● **WHAT TO DO**:
Please repeat, exactly as written, the line containing "black box: 2 -> 3" and every line after it through the end of the records below.

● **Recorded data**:

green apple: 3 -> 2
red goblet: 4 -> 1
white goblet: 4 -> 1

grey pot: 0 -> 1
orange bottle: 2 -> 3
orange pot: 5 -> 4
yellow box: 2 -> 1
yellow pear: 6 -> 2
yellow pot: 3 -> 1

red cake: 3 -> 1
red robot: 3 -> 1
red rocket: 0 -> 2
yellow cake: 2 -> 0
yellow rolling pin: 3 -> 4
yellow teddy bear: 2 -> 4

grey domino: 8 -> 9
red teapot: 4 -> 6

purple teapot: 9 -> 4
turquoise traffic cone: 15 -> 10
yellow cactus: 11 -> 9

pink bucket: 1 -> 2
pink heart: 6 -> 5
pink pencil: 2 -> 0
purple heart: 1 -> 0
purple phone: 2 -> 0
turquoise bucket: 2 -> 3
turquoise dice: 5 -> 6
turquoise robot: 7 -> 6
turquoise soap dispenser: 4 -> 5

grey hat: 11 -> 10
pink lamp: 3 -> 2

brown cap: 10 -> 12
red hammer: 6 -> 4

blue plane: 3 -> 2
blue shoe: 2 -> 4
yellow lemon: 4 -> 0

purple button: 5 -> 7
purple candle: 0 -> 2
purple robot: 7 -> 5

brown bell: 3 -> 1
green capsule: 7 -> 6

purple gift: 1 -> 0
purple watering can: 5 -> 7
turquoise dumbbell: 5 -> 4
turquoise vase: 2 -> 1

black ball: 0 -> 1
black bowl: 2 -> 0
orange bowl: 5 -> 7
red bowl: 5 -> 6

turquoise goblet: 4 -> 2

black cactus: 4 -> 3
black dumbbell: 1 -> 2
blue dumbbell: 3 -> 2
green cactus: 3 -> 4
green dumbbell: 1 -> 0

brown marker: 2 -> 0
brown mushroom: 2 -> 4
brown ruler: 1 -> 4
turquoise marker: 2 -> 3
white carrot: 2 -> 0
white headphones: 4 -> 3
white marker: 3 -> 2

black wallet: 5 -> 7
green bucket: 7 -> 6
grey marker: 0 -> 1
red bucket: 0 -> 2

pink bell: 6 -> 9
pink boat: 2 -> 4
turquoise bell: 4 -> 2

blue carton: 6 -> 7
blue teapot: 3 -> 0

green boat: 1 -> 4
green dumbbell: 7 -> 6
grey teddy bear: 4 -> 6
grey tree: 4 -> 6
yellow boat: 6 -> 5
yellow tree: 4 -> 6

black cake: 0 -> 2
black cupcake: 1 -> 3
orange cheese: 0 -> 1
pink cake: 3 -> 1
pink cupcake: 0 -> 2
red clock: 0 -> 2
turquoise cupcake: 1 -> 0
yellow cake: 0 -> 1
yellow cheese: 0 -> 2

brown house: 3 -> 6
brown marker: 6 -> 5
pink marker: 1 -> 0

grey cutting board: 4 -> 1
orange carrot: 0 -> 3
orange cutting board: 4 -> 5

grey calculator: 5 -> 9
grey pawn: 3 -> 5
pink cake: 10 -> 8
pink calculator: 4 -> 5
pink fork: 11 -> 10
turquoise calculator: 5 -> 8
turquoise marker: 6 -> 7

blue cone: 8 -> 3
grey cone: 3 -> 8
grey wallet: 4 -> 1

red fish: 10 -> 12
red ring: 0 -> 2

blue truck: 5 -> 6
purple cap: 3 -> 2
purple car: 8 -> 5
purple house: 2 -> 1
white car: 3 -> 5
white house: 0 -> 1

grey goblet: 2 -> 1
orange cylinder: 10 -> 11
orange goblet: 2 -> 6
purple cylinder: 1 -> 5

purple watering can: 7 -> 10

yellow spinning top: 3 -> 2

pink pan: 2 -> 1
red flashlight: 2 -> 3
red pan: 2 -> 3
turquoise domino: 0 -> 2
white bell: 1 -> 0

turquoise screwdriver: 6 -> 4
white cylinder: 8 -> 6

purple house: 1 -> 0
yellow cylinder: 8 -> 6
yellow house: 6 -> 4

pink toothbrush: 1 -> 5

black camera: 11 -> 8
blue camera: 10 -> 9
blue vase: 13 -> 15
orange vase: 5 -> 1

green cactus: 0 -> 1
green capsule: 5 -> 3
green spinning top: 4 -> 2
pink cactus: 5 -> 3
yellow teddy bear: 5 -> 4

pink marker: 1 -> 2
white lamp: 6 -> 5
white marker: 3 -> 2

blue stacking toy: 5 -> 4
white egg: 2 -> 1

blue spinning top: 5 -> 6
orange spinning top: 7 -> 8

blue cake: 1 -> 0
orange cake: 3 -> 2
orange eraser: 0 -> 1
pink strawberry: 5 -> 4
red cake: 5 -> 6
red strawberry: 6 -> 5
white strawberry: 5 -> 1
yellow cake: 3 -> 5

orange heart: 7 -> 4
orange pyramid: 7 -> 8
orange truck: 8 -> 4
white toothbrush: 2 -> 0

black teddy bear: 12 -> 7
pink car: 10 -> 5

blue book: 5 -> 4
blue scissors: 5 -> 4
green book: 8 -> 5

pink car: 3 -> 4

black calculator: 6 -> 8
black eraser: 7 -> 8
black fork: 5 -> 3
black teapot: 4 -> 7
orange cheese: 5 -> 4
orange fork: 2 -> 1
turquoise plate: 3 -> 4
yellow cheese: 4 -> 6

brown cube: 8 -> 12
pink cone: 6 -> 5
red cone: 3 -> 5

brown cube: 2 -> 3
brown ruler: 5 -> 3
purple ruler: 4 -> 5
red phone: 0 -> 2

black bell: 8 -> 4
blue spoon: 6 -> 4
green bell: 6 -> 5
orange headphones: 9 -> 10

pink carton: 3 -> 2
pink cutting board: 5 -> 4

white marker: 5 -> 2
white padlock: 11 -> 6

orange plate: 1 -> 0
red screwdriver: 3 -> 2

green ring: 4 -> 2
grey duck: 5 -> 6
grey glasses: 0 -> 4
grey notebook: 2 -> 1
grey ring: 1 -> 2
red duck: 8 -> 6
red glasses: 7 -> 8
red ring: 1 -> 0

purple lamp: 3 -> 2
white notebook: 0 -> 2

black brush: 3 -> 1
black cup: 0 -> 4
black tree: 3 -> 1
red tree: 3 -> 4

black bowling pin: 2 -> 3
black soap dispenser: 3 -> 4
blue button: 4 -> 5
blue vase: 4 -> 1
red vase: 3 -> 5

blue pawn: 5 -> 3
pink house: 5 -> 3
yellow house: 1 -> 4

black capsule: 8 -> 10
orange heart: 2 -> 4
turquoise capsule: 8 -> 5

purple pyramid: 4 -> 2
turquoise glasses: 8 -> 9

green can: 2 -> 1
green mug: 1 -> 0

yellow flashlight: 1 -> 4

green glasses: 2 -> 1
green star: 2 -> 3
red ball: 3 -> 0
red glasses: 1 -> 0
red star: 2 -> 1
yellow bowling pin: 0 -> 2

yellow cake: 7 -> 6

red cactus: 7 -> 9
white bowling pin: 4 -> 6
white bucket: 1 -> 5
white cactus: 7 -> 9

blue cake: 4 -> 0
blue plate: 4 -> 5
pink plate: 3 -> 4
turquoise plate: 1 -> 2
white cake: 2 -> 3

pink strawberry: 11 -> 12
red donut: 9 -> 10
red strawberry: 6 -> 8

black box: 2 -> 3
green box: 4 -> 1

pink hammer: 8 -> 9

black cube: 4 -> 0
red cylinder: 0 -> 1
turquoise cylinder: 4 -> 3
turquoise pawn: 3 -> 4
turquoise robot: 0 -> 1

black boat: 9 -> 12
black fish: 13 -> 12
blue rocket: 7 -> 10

● **EXERCISE OUTPUT**:
black box: 2 -> 3
green box: 4 -> 1

pink hammer: 8 -> 9

black cube: 4 -> 0
red cylinder: 0 -> 1
turquoise cylinder: 4 -> 3
turquoise pawn: 3 -> 4
turquoise robot: 0 -> 1

black boat: 9 -> 12
black fish: 13 -> 12
blue rocket: 7 -> 10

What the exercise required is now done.